Working through the records below, count the lines that include "adhesiva". The reply is that number alone.

[Scene edit records]
────────

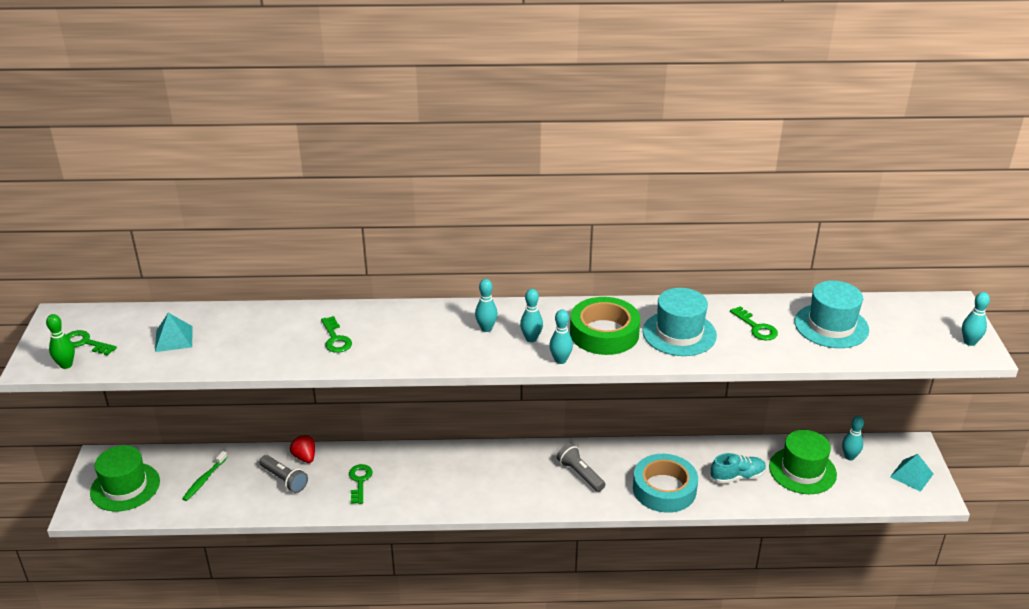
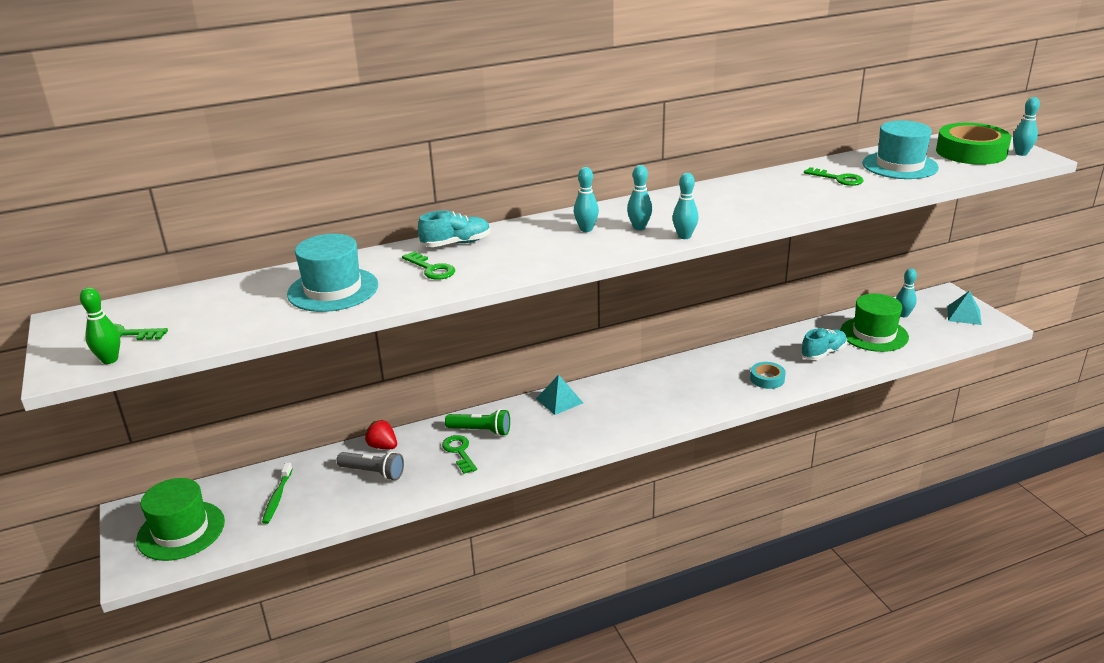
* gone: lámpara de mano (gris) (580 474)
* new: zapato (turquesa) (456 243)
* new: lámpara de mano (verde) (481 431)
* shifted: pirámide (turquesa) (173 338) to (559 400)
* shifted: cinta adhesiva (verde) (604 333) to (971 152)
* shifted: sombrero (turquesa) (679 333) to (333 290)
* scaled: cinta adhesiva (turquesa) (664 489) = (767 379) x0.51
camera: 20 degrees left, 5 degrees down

────────

*Expected answer:* 2